__Problem requirements__: Using the entries below, write out the line with "camera: 35 degrees right, 5 degrees up", the line with "purple candle [647,277,726,381]", and every line in between, exactly as each is written.

__Provided records__:
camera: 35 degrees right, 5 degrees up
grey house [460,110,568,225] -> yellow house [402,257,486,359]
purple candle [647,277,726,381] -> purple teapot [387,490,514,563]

* * *

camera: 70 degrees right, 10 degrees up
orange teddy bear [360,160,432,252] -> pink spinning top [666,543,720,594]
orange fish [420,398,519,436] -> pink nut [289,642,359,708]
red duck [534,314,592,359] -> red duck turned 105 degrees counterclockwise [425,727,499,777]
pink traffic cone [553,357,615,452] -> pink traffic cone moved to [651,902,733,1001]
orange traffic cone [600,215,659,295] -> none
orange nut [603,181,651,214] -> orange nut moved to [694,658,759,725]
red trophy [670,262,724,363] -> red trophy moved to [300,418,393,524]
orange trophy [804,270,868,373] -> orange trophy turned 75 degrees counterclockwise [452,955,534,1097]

__Exercise result__:
camera: 35 degrees right, 5 degrees up
grey house [460,110,568,225] -> yellow house [402,257,486,359]
purple candle [647,277,726,381] -> purple teapot [387,490,514,563]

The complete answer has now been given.